▸ **Written task**
Below are lines of data, and only some are wanted. Please repeat exactly those from the line that has "red 1x1 round brick [582,180,634,276]" through the line that has "brown 2x2 tile [440,112,524,183]".

▸ **Dataset content**

━━━━━━━━━━━━━━━━

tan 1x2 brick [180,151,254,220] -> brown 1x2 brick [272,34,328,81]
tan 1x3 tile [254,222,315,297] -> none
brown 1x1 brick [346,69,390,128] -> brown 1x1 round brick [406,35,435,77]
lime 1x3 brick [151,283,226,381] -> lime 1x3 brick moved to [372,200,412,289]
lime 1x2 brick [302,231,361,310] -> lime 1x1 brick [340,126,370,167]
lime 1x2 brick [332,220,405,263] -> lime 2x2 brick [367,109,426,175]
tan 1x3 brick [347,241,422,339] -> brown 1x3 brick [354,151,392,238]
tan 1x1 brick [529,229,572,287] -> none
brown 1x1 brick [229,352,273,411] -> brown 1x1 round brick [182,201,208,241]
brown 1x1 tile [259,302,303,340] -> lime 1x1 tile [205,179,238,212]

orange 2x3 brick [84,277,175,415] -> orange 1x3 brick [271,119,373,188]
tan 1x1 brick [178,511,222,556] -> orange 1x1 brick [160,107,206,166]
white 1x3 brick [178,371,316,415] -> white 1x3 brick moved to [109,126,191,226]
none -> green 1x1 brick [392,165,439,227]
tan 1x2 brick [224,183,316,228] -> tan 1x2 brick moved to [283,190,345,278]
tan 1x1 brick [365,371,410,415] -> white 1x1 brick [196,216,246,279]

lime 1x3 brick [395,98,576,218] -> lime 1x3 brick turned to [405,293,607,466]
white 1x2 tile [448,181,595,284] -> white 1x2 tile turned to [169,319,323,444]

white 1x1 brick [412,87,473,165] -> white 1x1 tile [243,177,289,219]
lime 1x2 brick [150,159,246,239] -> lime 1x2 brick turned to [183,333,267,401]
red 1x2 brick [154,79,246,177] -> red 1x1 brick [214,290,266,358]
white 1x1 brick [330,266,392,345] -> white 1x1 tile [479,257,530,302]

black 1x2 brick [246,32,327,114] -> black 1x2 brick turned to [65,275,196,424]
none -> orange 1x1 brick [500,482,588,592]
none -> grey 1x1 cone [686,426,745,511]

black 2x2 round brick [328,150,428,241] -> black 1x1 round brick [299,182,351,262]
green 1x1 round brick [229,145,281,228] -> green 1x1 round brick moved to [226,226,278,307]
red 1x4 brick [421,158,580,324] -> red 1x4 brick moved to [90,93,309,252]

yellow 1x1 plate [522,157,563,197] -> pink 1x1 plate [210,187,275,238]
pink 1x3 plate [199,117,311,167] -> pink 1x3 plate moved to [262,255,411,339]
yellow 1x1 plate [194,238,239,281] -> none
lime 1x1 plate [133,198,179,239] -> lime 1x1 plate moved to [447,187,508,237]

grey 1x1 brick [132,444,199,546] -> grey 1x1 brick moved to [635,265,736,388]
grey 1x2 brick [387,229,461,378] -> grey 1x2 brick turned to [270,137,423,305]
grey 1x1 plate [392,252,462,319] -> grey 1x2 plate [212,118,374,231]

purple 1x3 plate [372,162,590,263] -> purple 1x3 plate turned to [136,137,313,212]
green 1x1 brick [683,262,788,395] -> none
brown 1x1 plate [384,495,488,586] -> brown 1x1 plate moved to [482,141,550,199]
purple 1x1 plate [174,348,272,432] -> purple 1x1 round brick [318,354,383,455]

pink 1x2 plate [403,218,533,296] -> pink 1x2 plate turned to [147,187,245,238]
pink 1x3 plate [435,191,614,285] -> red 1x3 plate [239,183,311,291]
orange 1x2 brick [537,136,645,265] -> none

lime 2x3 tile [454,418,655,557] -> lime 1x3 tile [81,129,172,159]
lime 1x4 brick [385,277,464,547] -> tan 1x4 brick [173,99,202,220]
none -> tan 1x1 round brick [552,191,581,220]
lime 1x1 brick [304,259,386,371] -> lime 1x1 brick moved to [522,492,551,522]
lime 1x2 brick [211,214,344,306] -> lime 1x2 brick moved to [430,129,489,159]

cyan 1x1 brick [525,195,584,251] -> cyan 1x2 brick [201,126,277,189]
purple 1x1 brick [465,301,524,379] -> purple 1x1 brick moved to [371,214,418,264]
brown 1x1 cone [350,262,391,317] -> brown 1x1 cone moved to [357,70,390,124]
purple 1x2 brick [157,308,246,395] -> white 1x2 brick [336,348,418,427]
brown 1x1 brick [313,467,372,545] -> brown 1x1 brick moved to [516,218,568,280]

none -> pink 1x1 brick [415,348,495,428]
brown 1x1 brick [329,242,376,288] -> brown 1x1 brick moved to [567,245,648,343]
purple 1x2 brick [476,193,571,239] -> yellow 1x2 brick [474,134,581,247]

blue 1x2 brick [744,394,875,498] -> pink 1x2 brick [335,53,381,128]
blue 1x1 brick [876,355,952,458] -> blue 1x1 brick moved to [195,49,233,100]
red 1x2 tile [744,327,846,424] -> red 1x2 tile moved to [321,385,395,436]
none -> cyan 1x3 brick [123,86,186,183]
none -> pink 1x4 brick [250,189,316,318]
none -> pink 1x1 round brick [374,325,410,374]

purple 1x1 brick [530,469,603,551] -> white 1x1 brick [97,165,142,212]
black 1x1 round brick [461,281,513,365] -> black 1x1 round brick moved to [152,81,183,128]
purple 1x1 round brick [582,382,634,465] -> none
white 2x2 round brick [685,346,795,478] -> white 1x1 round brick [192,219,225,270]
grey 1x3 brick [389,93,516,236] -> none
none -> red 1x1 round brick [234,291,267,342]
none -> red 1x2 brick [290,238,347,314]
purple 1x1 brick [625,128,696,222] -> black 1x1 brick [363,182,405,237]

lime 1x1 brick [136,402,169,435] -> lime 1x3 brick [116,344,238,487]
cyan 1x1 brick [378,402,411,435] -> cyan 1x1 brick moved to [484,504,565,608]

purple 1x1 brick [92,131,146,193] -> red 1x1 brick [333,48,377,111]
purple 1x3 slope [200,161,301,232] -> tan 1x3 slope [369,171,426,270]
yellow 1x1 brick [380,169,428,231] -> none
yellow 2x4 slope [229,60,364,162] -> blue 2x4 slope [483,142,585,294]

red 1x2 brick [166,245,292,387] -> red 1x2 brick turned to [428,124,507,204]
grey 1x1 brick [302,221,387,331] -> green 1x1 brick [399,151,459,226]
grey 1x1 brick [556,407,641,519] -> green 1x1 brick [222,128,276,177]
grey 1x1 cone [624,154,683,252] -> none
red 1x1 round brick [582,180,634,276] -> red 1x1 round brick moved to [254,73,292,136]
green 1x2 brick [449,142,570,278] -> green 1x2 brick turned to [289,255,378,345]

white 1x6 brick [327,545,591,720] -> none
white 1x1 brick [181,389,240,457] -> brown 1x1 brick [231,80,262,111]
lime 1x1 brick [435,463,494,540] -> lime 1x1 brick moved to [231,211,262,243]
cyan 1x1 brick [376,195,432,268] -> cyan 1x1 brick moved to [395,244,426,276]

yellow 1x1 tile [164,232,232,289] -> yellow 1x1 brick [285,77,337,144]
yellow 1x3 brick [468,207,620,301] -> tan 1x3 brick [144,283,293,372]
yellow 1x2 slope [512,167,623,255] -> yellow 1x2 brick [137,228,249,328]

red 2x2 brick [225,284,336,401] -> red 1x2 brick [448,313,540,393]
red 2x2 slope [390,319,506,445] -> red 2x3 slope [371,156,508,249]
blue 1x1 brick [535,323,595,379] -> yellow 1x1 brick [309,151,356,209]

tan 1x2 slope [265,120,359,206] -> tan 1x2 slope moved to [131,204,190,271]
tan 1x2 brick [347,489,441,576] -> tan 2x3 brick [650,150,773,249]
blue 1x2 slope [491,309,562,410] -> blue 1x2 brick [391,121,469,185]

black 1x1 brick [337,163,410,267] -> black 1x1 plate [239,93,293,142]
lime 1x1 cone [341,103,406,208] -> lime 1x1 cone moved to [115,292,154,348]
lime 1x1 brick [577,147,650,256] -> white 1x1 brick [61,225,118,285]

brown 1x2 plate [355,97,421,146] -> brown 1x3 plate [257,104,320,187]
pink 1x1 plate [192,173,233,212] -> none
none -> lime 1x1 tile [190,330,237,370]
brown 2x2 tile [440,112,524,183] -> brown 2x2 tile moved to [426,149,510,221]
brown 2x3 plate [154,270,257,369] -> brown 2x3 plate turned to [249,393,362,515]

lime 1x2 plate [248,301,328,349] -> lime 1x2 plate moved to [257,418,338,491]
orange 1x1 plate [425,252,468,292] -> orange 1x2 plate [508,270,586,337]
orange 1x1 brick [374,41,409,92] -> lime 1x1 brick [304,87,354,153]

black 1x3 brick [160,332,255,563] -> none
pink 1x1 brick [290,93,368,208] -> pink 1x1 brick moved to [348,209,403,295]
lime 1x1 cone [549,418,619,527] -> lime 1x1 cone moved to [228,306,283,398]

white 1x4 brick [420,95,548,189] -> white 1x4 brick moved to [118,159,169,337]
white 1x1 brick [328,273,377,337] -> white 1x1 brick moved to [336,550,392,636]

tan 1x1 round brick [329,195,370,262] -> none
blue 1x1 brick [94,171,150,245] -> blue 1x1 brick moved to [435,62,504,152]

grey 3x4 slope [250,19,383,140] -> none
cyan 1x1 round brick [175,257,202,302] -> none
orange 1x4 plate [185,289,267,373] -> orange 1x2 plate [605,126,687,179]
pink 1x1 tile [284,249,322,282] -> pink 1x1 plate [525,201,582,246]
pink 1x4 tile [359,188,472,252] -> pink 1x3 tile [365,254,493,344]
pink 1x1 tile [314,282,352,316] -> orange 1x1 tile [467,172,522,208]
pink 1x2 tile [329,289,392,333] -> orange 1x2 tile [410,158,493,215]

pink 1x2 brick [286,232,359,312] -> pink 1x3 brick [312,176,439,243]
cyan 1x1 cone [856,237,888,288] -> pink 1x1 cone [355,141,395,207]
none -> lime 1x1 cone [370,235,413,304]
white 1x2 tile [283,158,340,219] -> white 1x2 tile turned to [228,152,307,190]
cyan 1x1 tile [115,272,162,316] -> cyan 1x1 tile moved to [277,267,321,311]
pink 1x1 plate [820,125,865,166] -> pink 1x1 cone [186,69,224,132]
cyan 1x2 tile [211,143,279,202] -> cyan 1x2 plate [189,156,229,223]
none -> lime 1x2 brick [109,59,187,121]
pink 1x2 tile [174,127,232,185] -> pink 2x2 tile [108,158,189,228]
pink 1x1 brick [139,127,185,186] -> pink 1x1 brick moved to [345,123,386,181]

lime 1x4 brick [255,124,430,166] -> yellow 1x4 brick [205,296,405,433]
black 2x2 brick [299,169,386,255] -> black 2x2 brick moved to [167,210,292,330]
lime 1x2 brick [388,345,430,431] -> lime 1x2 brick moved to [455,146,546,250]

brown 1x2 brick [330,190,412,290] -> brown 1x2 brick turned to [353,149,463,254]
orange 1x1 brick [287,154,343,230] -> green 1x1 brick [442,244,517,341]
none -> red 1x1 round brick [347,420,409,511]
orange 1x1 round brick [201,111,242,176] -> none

━━━━━━━━━━━━━━━━

▸ **Expected answer**
red 1x1 round brick [582,180,634,276] -> red 1x1 round brick moved to [254,73,292,136]
green 1x2 brick [449,142,570,278] -> green 1x2 brick turned to [289,255,378,345]

white 1x6 brick [327,545,591,720] -> none
white 1x1 brick [181,389,240,457] -> brown 1x1 brick [231,80,262,111]
lime 1x1 brick [435,463,494,540] -> lime 1x1 brick moved to [231,211,262,243]
cyan 1x1 brick [376,195,432,268] -> cyan 1x1 brick moved to [395,244,426,276]

yellow 1x1 tile [164,232,232,289] -> yellow 1x1 brick [285,77,337,144]
yellow 1x3 brick [468,207,620,301] -> tan 1x3 brick [144,283,293,372]
yellow 1x2 slope [512,167,623,255] -> yellow 1x2 brick [137,228,249,328]

red 2x2 brick [225,284,336,401] -> red 1x2 brick [448,313,540,393]
red 2x2 slope [390,319,506,445] -> red 2x3 slope [371,156,508,249]
blue 1x1 brick [535,323,595,379] -> yellow 1x1 brick [309,151,356,209]

tan 1x2 slope [265,120,359,206] -> tan 1x2 slope moved to [131,204,190,271]
tan 1x2 brick [347,489,441,576] -> tan 2x3 brick [650,150,773,249]
blue 1x2 slope [491,309,562,410] -> blue 1x2 brick [391,121,469,185]

black 1x1 brick [337,163,410,267] -> black 1x1 plate [239,93,293,142]
lime 1x1 cone [341,103,406,208] -> lime 1x1 cone moved to [115,292,154,348]
lime 1x1 brick [577,147,650,256] -> white 1x1 brick [61,225,118,285]

brown 1x2 plate [355,97,421,146] -> brown 1x3 plate [257,104,320,187]
pink 1x1 plate [192,173,233,212] -> none
none -> lime 1x1 tile [190,330,237,370]
brown 2x2 tile [440,112,524,183] -> brown 2x2 tile moved to [426,149,510,221]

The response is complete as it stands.